- **Source material**
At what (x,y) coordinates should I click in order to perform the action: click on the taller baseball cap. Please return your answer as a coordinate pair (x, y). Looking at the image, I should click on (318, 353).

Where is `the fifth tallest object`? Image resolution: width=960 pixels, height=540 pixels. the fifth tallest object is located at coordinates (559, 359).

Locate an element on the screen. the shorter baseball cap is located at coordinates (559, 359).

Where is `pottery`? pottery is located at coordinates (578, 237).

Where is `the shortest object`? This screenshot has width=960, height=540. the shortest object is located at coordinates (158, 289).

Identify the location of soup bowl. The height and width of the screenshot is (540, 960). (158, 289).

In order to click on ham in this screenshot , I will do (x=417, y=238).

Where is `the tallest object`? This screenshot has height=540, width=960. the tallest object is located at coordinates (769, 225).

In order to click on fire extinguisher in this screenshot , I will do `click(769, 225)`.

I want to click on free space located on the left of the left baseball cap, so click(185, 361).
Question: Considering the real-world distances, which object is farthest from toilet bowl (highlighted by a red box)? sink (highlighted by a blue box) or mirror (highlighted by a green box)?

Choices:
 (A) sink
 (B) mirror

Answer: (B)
* * *
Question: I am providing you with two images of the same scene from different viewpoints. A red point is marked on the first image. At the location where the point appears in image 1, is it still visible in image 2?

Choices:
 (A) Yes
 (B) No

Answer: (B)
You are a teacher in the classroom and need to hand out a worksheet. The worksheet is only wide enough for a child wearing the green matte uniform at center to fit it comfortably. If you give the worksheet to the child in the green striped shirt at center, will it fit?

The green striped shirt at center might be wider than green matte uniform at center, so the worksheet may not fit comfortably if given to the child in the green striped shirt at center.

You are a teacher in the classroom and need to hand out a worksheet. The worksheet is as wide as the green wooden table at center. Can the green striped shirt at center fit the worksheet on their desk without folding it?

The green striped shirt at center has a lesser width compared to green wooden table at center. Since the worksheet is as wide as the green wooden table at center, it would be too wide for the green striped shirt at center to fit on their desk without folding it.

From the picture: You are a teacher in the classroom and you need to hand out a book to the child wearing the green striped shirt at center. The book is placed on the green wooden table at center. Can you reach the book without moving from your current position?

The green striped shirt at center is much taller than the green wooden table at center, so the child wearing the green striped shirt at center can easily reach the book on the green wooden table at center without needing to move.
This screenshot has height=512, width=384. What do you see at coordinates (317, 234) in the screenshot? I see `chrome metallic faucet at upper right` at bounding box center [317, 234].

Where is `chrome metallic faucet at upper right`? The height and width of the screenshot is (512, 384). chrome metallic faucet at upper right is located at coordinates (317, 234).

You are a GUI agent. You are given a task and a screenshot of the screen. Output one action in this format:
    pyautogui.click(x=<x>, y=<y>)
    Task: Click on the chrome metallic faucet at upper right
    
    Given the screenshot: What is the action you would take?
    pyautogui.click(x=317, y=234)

- **Activity**
Pull out every line in the records above that contains the word "teacher", and copy each one in full.

- **The completed task**
You are a teacher in the classroom and need to hand out a worksheet. The worksheet is only wide enough for a child wearing the green matte uniform at center to fit it comfortably. If you give the worksheet to the child in the green striped shirt at center, will it fit?
You are a teacher in the classroom and need to hand out a worksheet. The worksheet is as wide as the green wooden table at center. Can the green striped shirt at center fit the worksheet on their desk without folding it?
From the picture: You are a teacher in the classroom and you need to hand out a book to the child wearing the green striped shirt at center. The book is placed on the green wooden table at center. Can you reach the book without moving from your current position?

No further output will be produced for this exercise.